[A block of data]
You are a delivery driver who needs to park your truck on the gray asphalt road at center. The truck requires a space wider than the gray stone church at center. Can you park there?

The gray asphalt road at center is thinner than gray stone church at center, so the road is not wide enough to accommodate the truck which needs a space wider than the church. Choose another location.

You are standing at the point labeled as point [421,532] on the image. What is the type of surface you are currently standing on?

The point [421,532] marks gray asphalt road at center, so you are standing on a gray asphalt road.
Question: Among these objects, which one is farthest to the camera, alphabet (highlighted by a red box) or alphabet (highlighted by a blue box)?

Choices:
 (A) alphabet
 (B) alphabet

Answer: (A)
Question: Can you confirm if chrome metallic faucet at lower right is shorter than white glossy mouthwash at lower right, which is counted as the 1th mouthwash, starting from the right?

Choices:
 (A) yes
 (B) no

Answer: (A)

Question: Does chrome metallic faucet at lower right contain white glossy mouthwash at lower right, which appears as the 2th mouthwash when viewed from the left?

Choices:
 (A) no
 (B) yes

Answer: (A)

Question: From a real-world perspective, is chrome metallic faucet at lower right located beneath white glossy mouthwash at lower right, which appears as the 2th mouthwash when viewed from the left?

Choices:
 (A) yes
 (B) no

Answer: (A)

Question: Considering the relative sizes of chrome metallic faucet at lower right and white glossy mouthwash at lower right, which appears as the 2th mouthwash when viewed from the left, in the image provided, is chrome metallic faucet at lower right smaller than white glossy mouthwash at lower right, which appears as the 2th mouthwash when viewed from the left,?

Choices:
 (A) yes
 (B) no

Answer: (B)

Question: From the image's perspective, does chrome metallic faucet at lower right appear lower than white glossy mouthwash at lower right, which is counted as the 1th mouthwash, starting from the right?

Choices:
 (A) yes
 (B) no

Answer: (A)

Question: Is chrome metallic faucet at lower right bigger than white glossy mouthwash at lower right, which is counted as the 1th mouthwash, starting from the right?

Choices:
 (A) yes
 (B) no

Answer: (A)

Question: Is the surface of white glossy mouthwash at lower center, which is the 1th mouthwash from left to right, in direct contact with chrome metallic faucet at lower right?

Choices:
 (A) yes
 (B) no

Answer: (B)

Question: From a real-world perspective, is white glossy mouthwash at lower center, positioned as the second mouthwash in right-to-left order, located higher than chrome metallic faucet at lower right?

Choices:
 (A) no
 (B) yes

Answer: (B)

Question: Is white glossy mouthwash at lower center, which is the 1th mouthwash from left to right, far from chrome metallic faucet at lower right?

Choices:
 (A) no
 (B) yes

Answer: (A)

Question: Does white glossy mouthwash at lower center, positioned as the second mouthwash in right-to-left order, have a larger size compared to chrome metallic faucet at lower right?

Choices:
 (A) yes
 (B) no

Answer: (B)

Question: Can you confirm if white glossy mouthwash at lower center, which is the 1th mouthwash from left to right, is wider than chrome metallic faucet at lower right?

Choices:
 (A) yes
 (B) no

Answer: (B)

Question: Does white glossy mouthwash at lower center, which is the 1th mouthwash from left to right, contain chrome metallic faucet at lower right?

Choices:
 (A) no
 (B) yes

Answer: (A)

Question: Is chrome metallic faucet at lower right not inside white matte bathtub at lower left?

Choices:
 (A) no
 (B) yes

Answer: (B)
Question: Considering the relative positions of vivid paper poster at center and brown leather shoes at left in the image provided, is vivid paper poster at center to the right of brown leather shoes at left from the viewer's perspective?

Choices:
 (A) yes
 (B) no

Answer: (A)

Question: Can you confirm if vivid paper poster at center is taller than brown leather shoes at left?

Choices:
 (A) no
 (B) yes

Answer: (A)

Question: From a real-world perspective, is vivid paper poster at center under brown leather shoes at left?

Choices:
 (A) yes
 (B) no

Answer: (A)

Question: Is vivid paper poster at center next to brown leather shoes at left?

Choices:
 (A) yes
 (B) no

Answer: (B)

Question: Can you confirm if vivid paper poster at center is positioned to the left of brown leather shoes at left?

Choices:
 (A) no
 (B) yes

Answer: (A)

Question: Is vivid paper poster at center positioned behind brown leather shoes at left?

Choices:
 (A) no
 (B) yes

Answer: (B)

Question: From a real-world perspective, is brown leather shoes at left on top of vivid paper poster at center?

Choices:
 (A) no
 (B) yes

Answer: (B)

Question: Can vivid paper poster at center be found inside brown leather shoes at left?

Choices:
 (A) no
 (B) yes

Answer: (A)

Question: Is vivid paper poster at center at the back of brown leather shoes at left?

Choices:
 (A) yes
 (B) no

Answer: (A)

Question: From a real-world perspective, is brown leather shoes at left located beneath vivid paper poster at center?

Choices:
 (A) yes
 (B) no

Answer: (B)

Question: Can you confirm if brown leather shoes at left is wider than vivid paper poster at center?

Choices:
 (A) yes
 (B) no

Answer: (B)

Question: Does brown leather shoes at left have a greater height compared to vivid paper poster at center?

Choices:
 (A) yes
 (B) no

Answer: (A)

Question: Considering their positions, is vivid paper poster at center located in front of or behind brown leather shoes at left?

## WHAT TO DO
Find every line in the records above that contains the string "point" and copy those lines. The match is case-sensitive.

## OUTPUT FOR THIS EXERCISE
You are standing at the point labeled as point [421,532] on the image. What is the type of surface you are currently standing on?
The point [421,532] marks gray asphalt road at center, so you are standing on a gray asphalt road.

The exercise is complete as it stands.